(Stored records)
::::

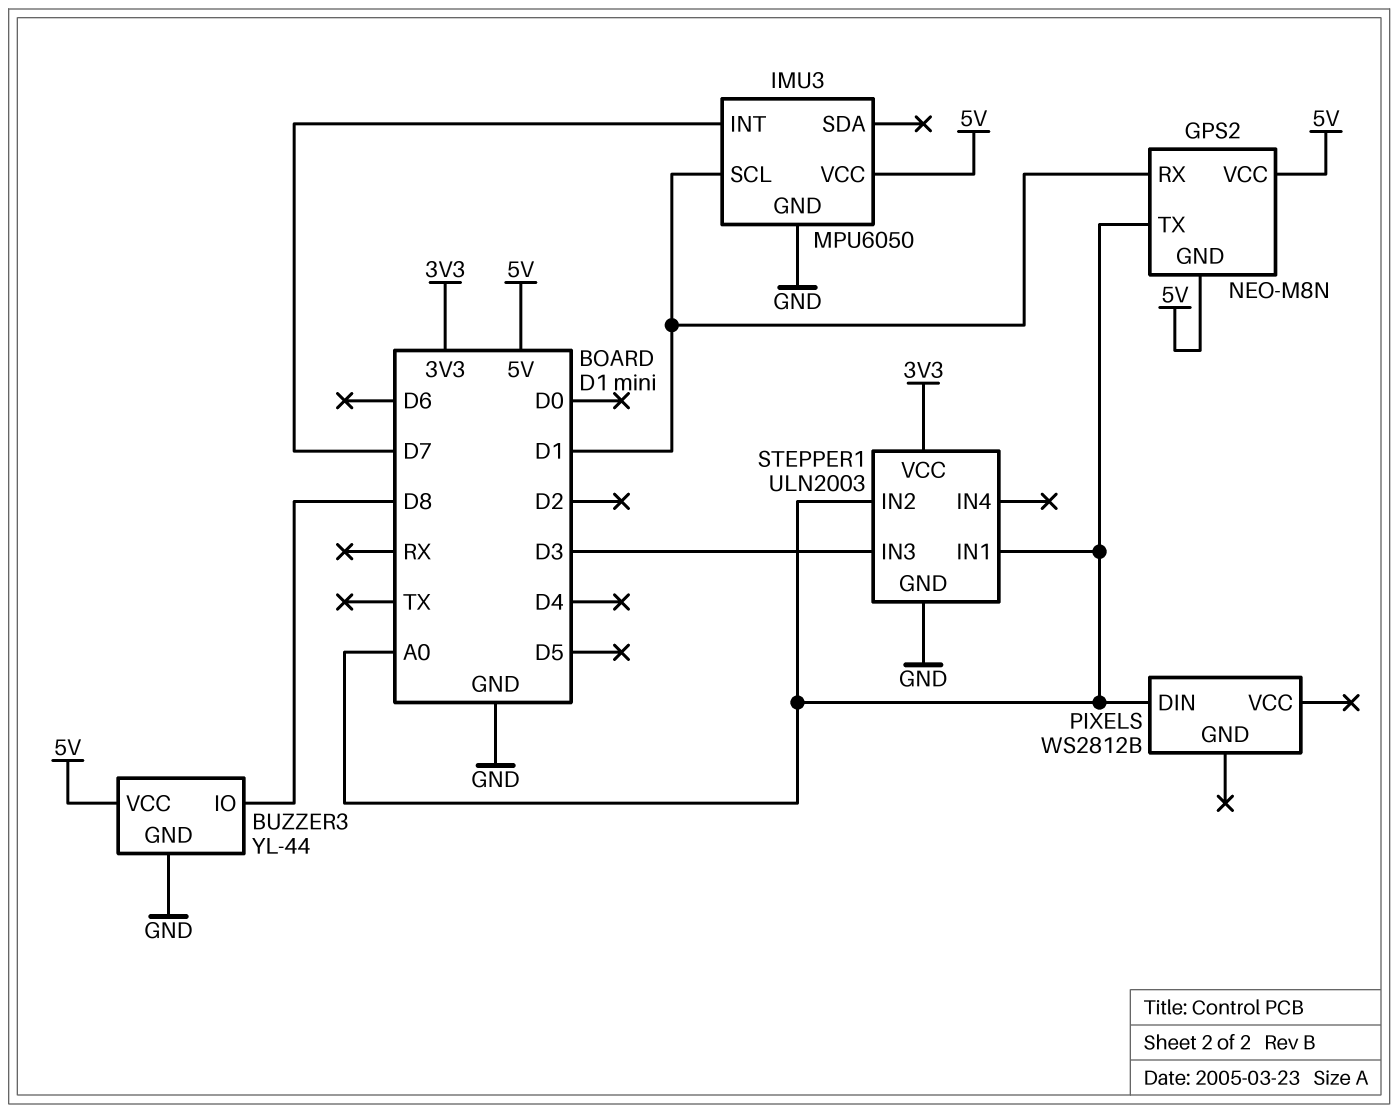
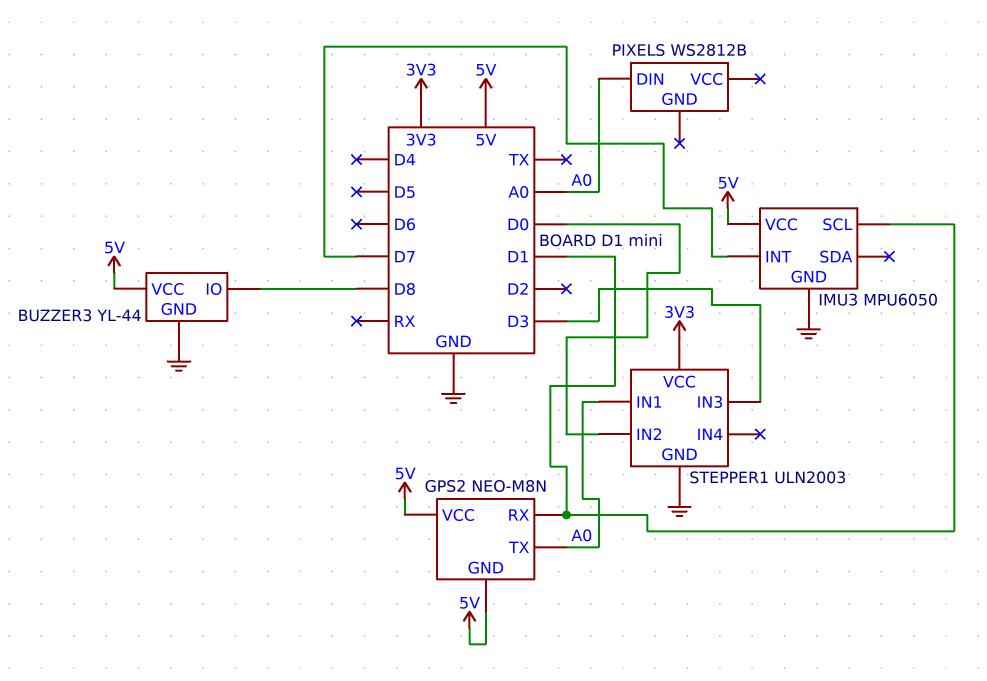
STEPPER1 pin IN2: A0 -> D0

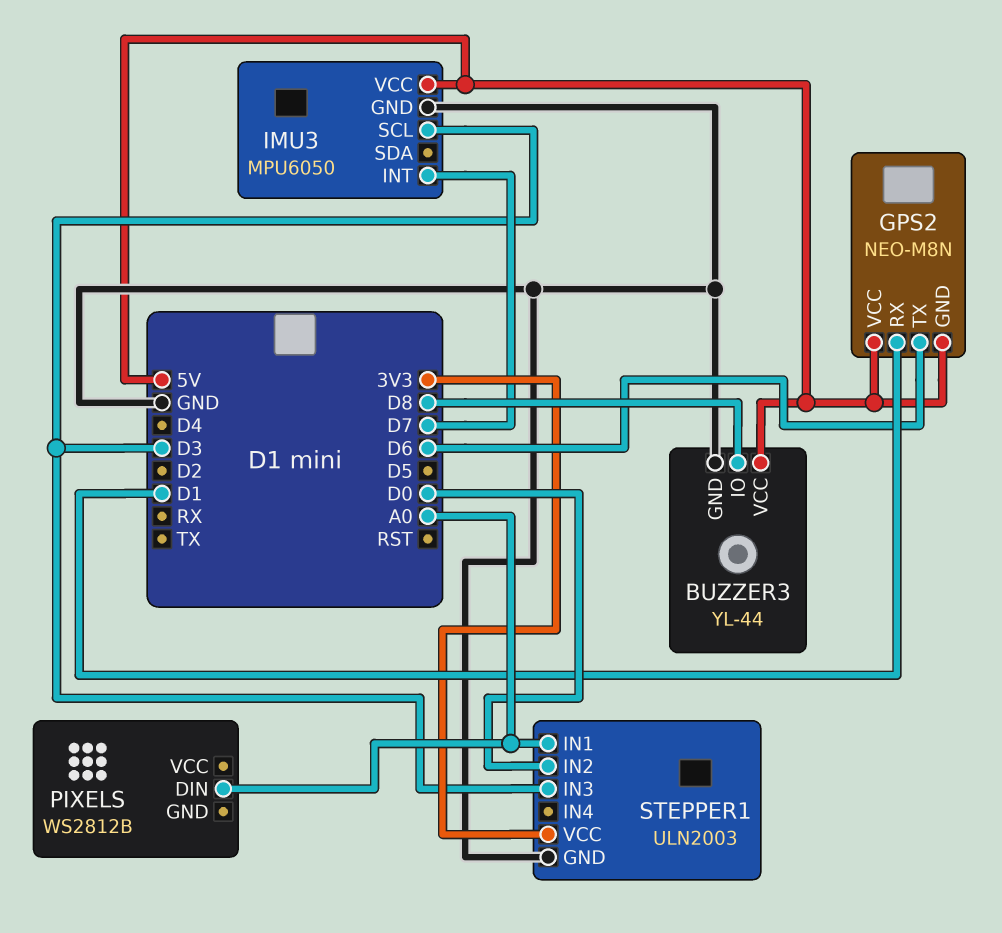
GPS2 pin TX: A0 -> D6
IMU3 pin SCL: D1 -> D3

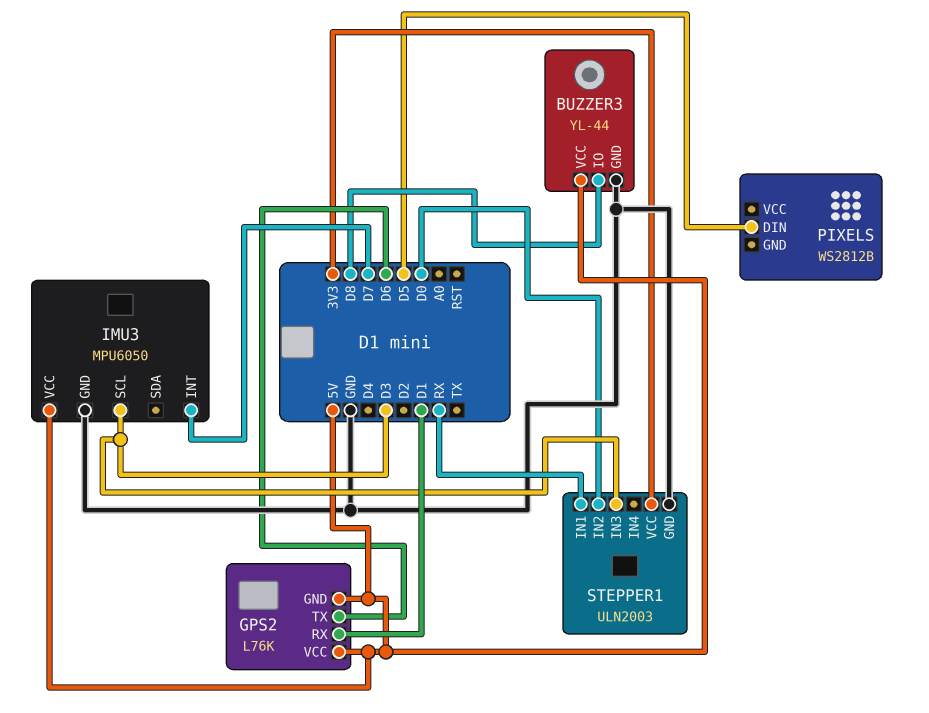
GPS2: NEO-M8N -> L76K
PIXELS pin DIN: A0 -> D5
STEPPER1 pin IN1: A0 -> RX

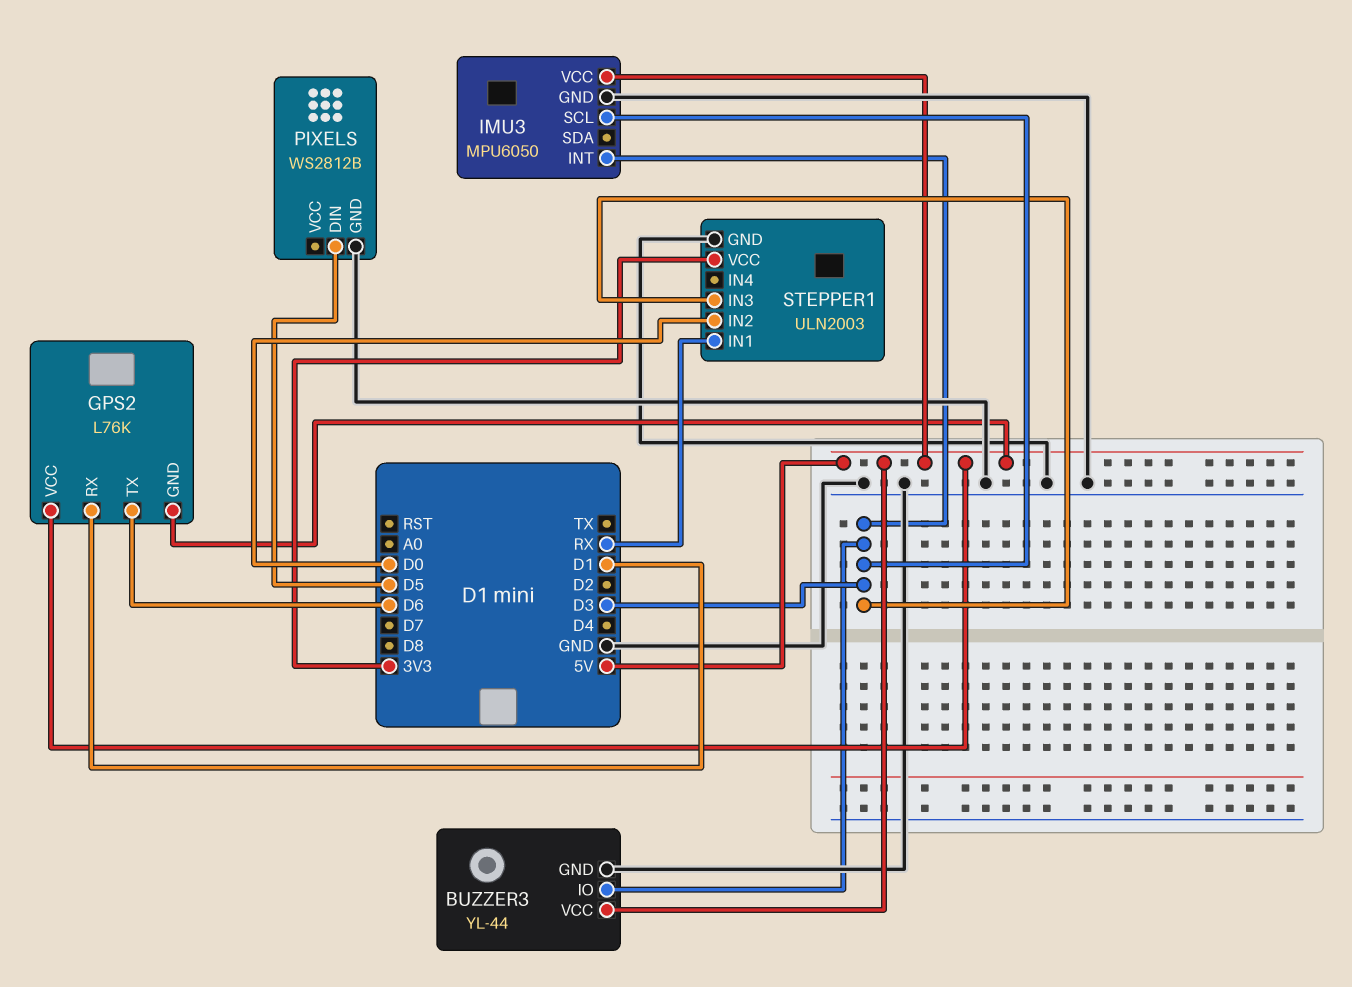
BUZZER3 pin IO: D8 -> D3
IMU3 pin INT: D7 -> D3
PIXELS pin GND: none -> GND

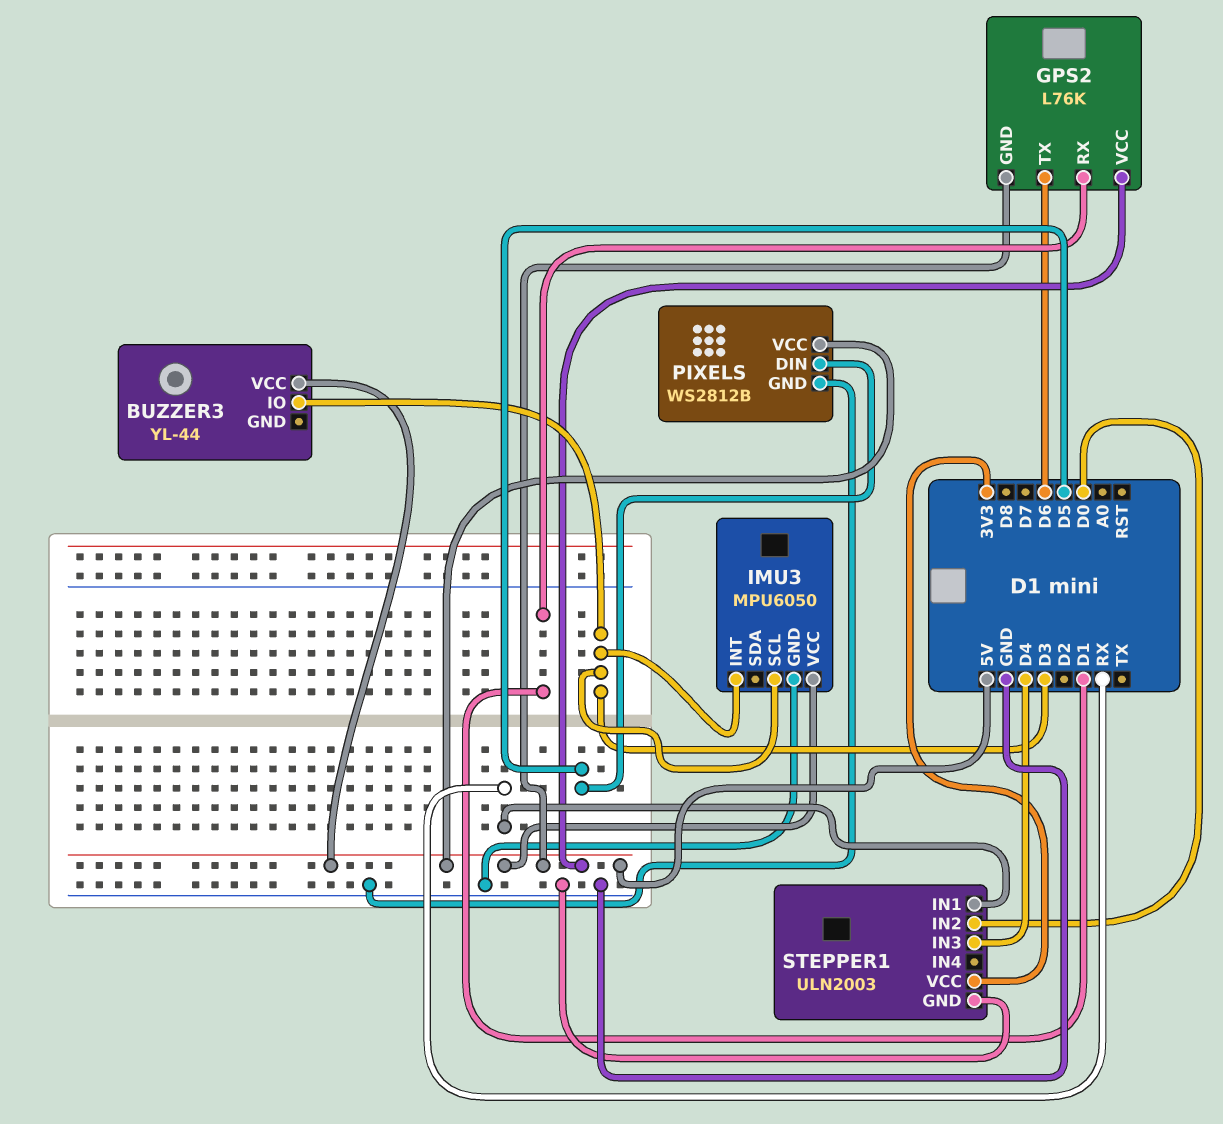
BUZZER3 pin GND: GND -> none
PIXELS pin VCC: none -> 5V
STEPPER1 pin IN3: D3 -> D4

::::

* Directions for this task *
Copy the lines above exactly, beginning at the line containing "BUZZER3 pin GND: GND -> none" and stopping at the last line.

* Your response *
BUZZER3 pin GND: GND -> none
PIXELS pin VCC: none -> 5V
STEPPER1 pin IN3: D3 -> D4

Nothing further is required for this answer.